Exercise brief: Where the line containing "R229: 12k (GND, SIG) -> 12k (GND, VC)" appears, start copying; continue through the last line below and copy nothing else.
***** Data under study *****
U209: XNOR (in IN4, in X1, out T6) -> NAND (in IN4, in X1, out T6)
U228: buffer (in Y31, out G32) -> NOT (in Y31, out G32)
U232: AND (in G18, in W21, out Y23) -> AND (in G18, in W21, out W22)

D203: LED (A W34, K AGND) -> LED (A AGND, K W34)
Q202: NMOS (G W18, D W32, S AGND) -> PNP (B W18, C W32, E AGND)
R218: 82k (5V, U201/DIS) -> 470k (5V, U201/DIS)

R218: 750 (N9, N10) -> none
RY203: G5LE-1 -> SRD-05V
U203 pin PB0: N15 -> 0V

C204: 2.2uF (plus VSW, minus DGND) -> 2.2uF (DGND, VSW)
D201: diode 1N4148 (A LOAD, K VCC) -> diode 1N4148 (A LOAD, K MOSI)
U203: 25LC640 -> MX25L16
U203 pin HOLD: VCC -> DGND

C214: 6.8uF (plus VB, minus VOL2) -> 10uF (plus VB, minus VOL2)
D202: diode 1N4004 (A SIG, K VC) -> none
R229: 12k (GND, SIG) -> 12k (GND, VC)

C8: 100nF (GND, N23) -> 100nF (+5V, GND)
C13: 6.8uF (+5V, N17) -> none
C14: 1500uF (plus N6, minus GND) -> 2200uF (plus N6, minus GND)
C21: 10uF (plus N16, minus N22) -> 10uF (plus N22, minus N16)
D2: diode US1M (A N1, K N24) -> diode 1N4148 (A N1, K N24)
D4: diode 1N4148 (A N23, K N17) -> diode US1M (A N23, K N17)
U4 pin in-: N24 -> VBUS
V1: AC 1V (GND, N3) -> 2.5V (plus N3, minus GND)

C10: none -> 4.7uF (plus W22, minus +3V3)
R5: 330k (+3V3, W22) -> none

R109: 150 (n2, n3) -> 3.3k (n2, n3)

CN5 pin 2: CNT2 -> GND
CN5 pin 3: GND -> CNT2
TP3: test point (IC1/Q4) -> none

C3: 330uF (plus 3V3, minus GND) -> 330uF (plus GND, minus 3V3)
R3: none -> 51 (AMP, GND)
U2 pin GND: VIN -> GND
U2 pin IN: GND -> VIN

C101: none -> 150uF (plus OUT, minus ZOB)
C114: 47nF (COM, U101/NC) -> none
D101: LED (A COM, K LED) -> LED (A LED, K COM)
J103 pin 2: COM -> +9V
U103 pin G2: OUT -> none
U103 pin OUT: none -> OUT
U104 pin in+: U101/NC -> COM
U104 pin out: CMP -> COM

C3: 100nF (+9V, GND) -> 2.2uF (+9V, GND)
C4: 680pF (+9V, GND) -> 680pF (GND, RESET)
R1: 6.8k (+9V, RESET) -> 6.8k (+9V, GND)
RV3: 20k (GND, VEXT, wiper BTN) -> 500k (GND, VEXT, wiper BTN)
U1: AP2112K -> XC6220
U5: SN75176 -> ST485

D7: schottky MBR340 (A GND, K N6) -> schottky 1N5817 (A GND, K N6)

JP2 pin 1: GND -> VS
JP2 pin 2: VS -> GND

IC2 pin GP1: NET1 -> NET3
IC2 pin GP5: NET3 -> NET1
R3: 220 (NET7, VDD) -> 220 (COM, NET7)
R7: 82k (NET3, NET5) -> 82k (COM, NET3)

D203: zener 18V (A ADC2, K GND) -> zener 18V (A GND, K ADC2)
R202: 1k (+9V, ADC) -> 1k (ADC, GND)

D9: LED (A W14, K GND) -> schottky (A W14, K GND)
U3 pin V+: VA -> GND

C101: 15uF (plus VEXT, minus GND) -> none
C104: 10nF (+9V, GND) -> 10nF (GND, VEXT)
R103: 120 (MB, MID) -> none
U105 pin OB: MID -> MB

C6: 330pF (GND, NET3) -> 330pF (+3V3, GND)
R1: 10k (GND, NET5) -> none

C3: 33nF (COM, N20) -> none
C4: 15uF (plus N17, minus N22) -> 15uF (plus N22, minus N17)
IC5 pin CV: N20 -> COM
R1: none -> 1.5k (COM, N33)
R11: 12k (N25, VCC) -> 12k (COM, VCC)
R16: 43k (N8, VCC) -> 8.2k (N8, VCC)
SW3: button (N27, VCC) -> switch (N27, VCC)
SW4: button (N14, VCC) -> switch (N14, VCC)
*****
Problem solution:
R229: 12k (GND, SIG) -> 12k (GND, VC)

C8: 100nF (GND, N23) -> 100nF (+5V, GND)
C13: 6.8uF (+5V, N17) -> none
C14: 1500uF (plus N6, minus GND) -> 2200uF (plus N6, minus GND)
C21: 10uF (plus N16, minus N22) -> 10uF (plus N22, minus N16)
D2: diode US1M (A N1, K N24) -> diode 1N4148 (A N1, K N24)
D4: diode 1N4148 (A N23, K N17) -> diode US1M (A N23, K N17)
U4 pin in-: N24 -> VBUS
V1: AC 1V (GND, N3) -> 2.5V (plus N3, minus GND)

C10: none -> 4.7uF (plus W22, minus +3V3)
R5: 330k (+3V3, W22) -> none

R109: 150 (n2, n3) -> 3.3k (n2, n3)

CN5 pin 2: CNT2 -> GND
CN5 pin 3: GND -> CNT2
TP3: test point (IC1/Q4) -> none

C3: 330uF (plus 3V3, minus GND) -> 330uF (plus GND, minus 3V3)
R3: none -> 51 (AMP, GND)
U2 pin GND: VIN -> GND
U2 pin IN: GND -> VIN

C101: none -> 150uF (plus OUT, minus ZOB)
C114: 47nF (COM, U101/NC) -> none
D101: LED (A COM, K LED) -> LED (A LED, K COM)
J103 pin 2: COM -> +9V
U103 pin G2: OUT -> none
U103 pin OUT: none -> OUT
U104 pin in+: U101/NC -> COM
U104 pin out: CMP -> COM

C3: 100nF (+9V, GND) -> 2.2uF (+9V, GND)
C4: 680pF (+9V, GND) -> 680pF (GND, RESET)
R1: 6.8k (+9V, RESET) -> 6.8k (+9V, GND)
RV3: 20k (GND, VEXT, wiper BTN) -> 500k (GND, VEXT, wiper BTN)
U1: AP2112K -> XC6220
U5: SN75176 -> ST485

D7: schottky MBR340 (A GND, K N6) -> schottky 1N5817 (A GND, K N6)

JP2 pin 1: GND -> VS
JP2 pin 2: VS -> GND

IC2 pin GP1: NET1 -> NET3
IC2 pin GP5: NET3 -> NET1
R3: 220 (NET7, VDD) -> 220 (COM, NET7)
R7: 82k (NET3, NET5) -> 82k (COM, NET3)

D203: zener 18V (A ADC2, K GND) -> zener 18V (A GND, K ADC2)
R202: 1k (+9V, ADC) -> 1k (ADC, GND)

D9: LED (A W14, K GND) -> schottky (A W14, K GND)
U3 pin V+: VA -> GND

C101: 15uF (plus VEXT, minus GND) -> none
C104: 10nF (+9V, GND) -> 10nF (GND, VEXT)
R103: 120 (MB, MID) -> none
U105 pin OB: MID -> MB

C6: 330pF (GND, NET3) -> 330pF (+3V3, GND)
R1: 10k (GND, NET5) -> none

C3: 33nF (COM, N20) -> none
C4: 15uF (plus N17, minus N22) -> 15uF (plus N22, minus N17)
IC5 pin CV: N20 -> COM
R1: none -> 1.5k (COM, N33)
R11: 12k (N25, VCC) -> 12k (COM, VCC)
R16: 43k (N8, VCC) -> 8.2k (N8, VCC)
SW3: button (N27, VCC) -> switch (N27, VCC)
SW4: button (N14, VCC) -> switch (N14, VCC)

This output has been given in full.